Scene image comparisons

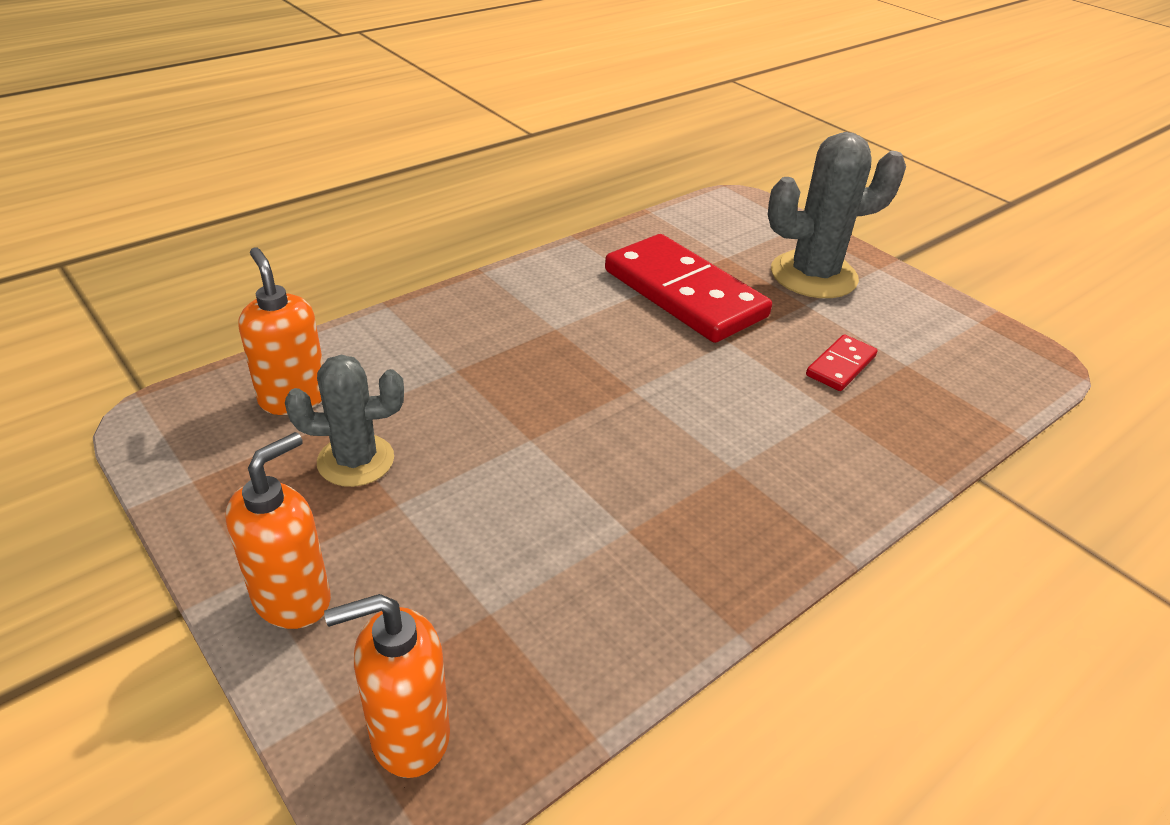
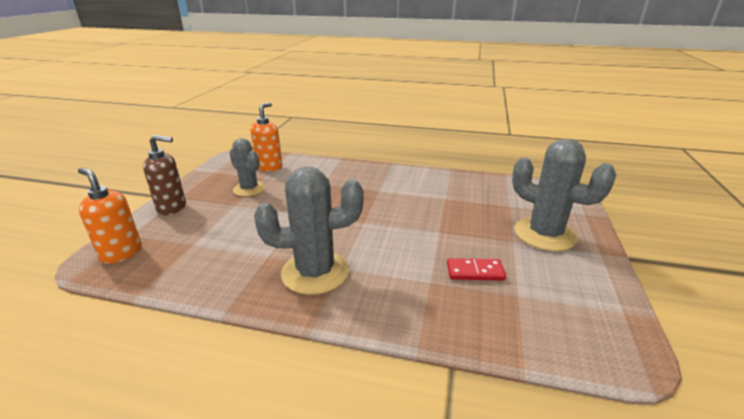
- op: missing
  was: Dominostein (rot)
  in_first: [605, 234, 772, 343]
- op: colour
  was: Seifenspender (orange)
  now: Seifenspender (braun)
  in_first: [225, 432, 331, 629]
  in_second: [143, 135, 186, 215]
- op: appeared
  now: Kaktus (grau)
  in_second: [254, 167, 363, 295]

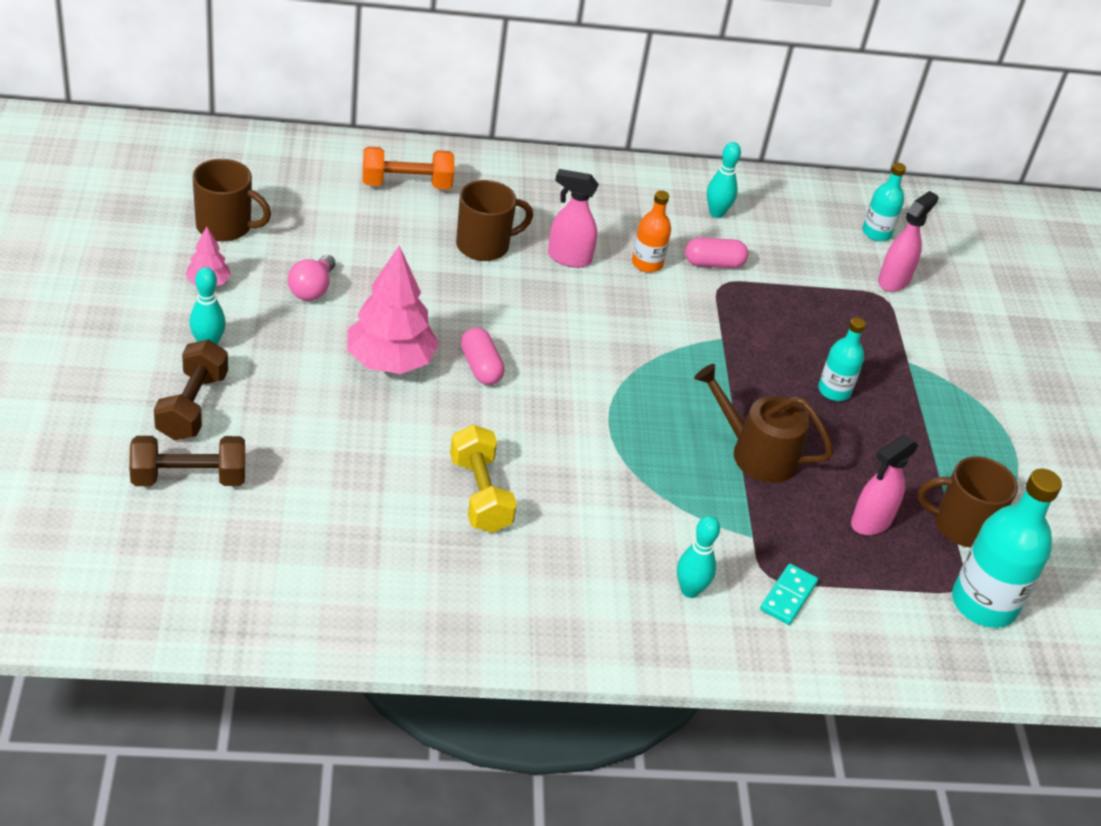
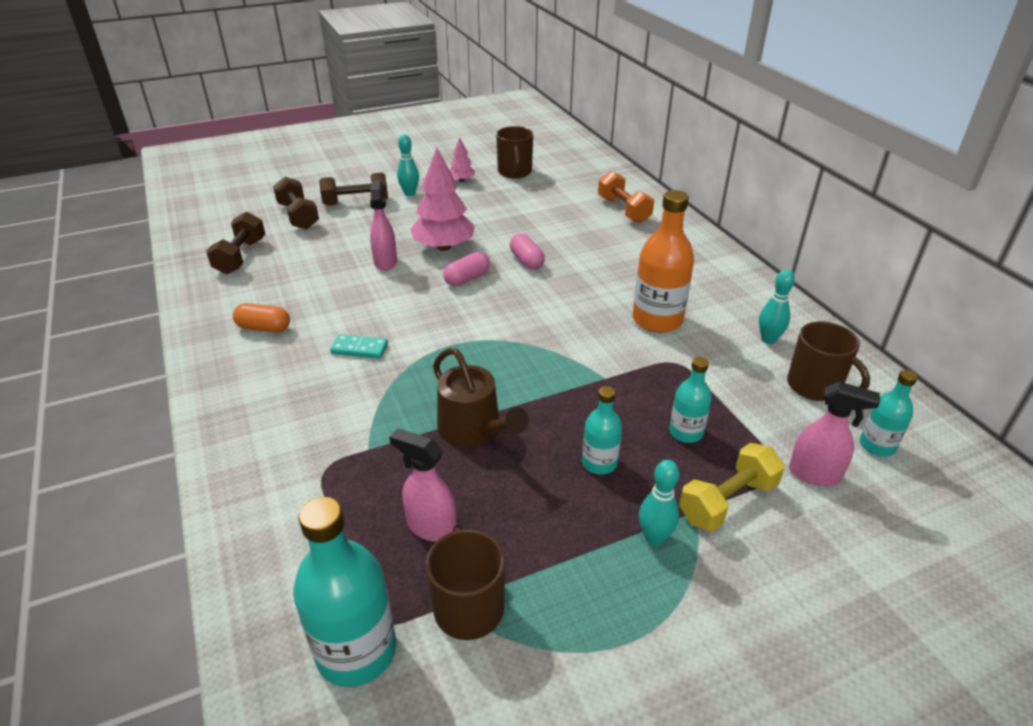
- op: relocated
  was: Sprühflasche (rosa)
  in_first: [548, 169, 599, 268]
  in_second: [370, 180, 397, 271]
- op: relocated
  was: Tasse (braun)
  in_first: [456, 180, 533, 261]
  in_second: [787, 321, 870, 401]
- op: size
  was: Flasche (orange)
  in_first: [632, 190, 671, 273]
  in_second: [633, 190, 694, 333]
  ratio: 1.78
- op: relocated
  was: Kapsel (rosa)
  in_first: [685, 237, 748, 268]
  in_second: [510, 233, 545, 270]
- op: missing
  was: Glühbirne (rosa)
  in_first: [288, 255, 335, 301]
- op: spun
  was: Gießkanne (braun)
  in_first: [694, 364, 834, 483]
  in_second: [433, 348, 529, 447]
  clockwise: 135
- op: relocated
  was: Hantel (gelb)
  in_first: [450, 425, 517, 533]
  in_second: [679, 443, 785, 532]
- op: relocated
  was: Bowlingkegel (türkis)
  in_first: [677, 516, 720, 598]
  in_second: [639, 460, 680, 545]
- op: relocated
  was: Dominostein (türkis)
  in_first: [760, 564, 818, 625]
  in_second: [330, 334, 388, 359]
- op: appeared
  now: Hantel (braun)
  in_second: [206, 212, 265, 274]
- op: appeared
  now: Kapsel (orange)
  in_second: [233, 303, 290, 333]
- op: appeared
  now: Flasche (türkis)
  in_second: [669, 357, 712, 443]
--
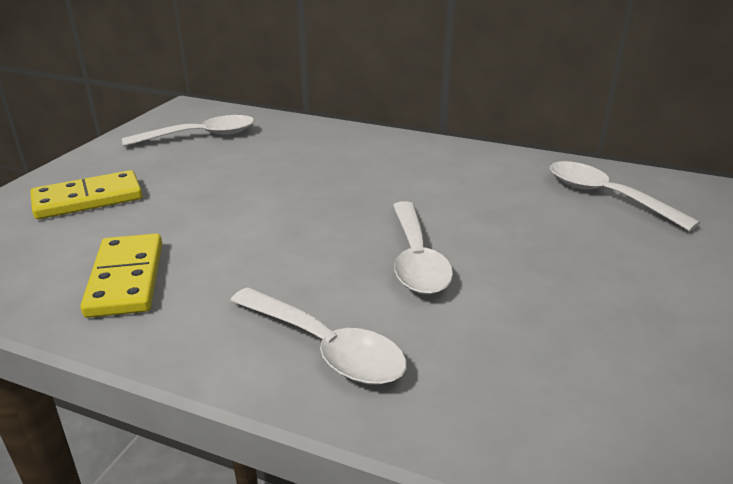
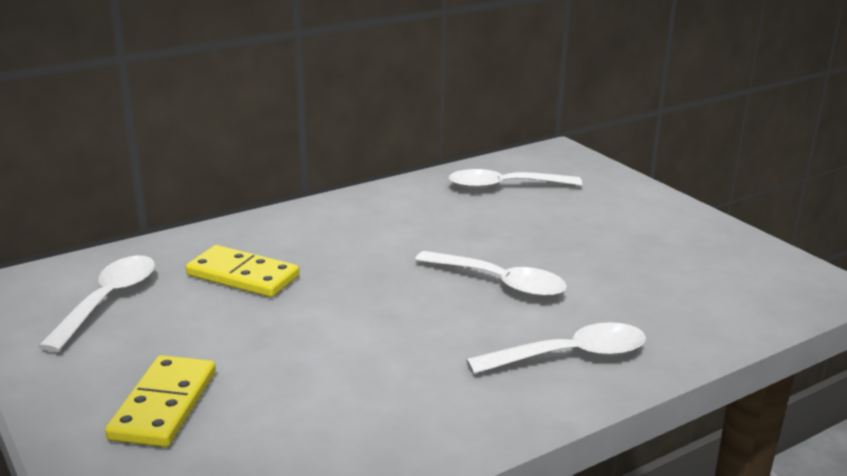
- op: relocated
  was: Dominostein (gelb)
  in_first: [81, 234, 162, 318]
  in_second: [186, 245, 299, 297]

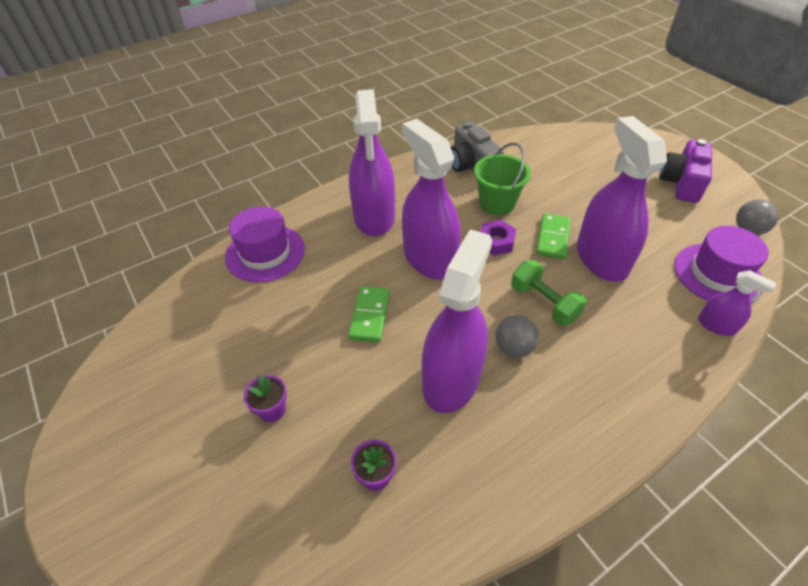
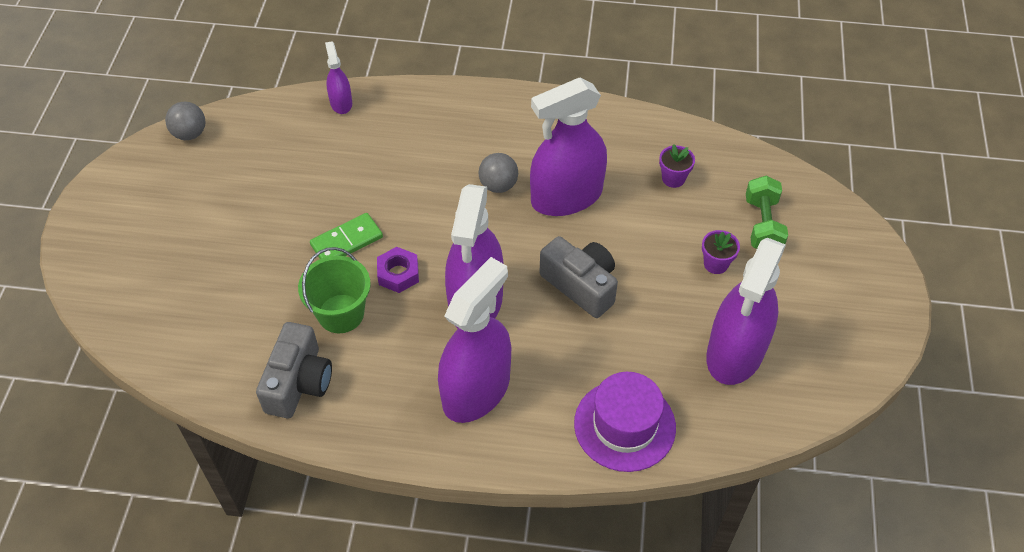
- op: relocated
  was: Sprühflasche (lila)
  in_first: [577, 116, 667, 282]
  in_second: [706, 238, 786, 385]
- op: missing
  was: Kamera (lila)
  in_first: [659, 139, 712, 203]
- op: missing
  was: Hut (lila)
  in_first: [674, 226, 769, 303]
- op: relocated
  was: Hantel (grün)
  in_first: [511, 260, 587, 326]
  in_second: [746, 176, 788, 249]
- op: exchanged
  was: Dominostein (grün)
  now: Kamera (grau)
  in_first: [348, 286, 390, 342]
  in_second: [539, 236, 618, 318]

__TASK REQUIREMENTS__
The required answer is each line of the entries containing the string "Seifenspender".

__TASK SOLUTION__
  was: Seifenspender (orange)
  now: Seifenspender (braun)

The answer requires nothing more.